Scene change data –

┌──

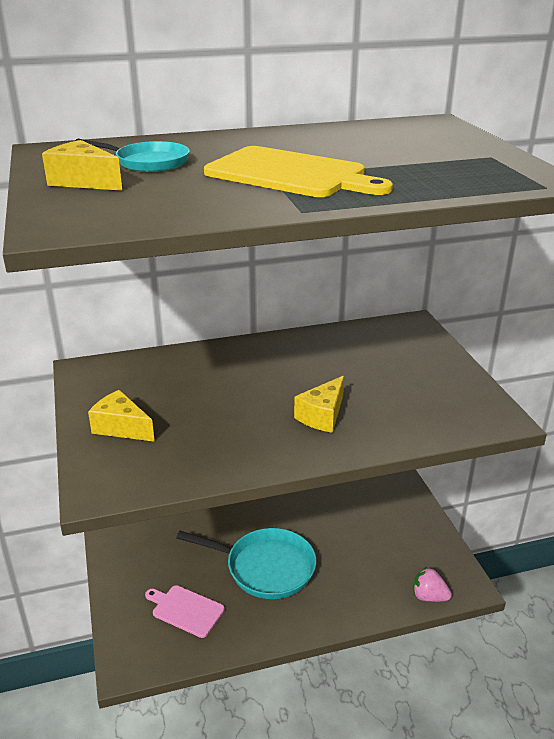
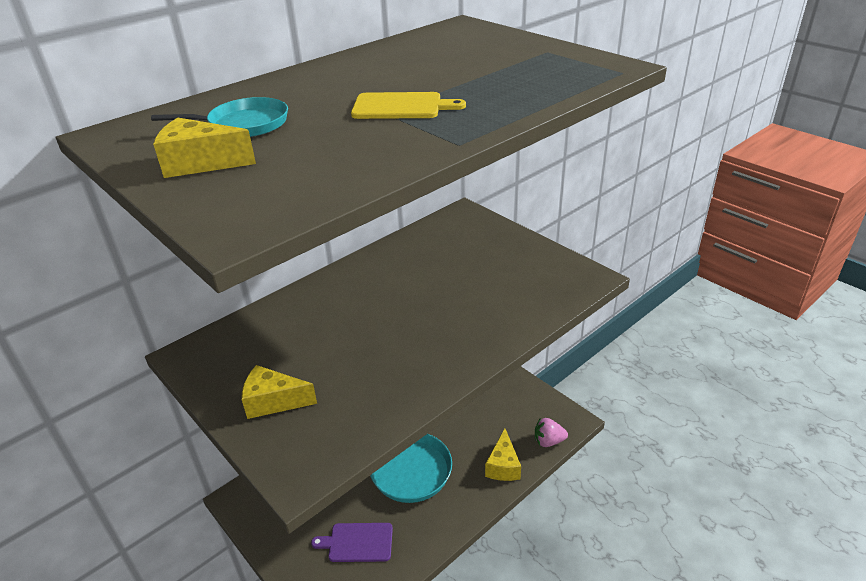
camera: 25 degrees left, 5 degrees up
(186, 610) = (358, 542): pink cutting board -> purple cutting board
(290, 174) = (401, 107): yellow cutting board -> yellow cutting board, size x0.60
(322, 416) = (450, 323): yellow cheese -> yellow cheese (503, 466)

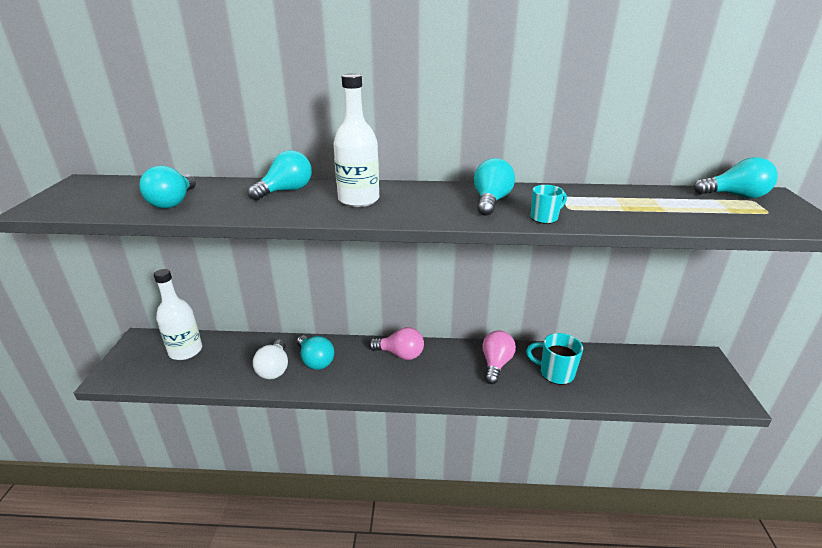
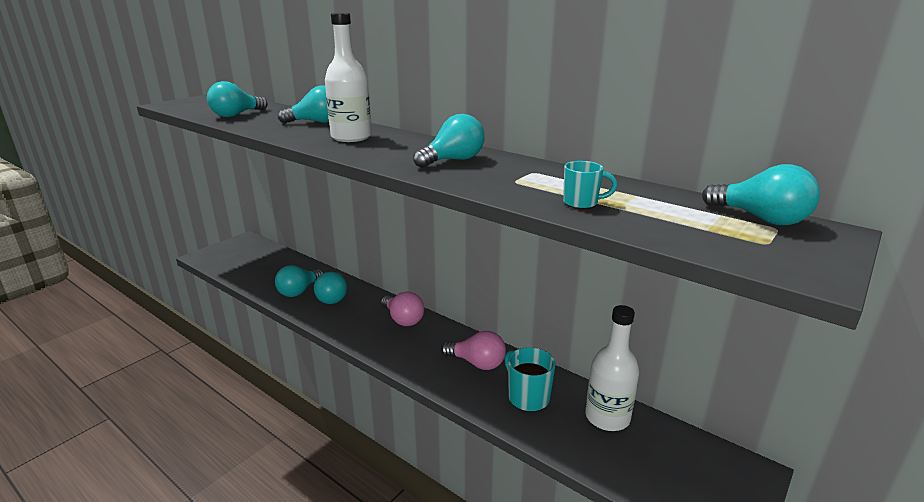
camera: 35 degrees right, 5 degrees down
(185, 351) = (261, 257): white bottle -> white bottle (607, 417)
(274, 369) = (299, 291): white light bulb -> turquoise light bulb
(496, 364) = (477, 363): pink light bulb -> pink light bulb turned 60 degrees clockwise
(544, 218) = (470, 182): turquoise mug -> turquoise mug (581, 203)

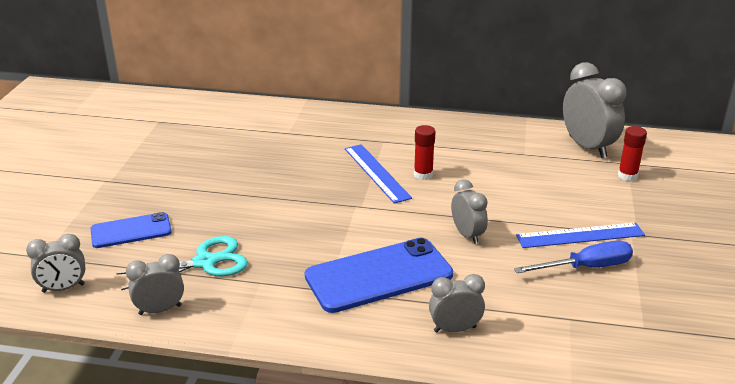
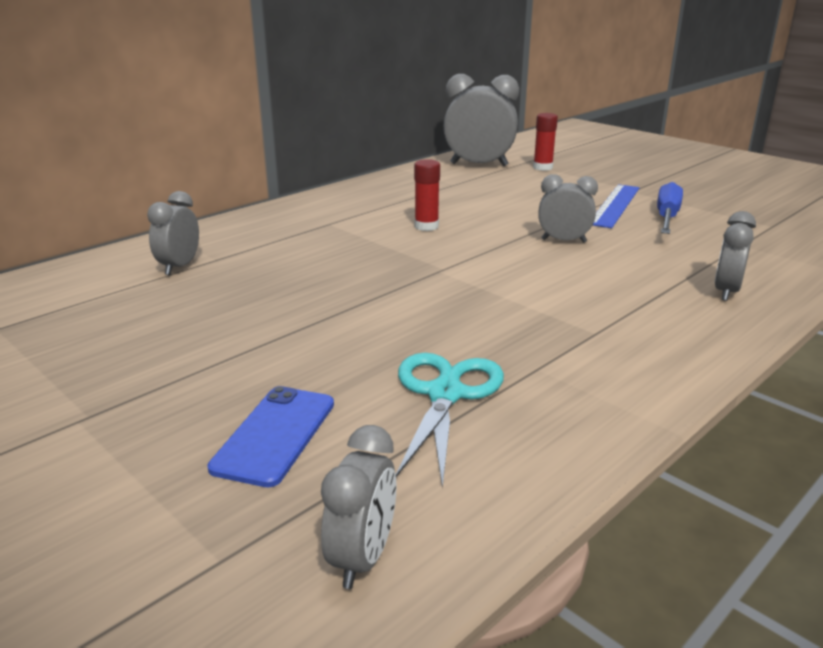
camera: 55 degrees left, 5 degrees down
(160, 310) = (531, 466): grey clock -> grey clock (179, 267)
(377, 172) = (387, 243): blue ruler -> none
(379, 275) = (594, 298): blue phone -> none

└──

Task goal – Report how many lines above include "light". Nothing else.

Solution for this exercise – 2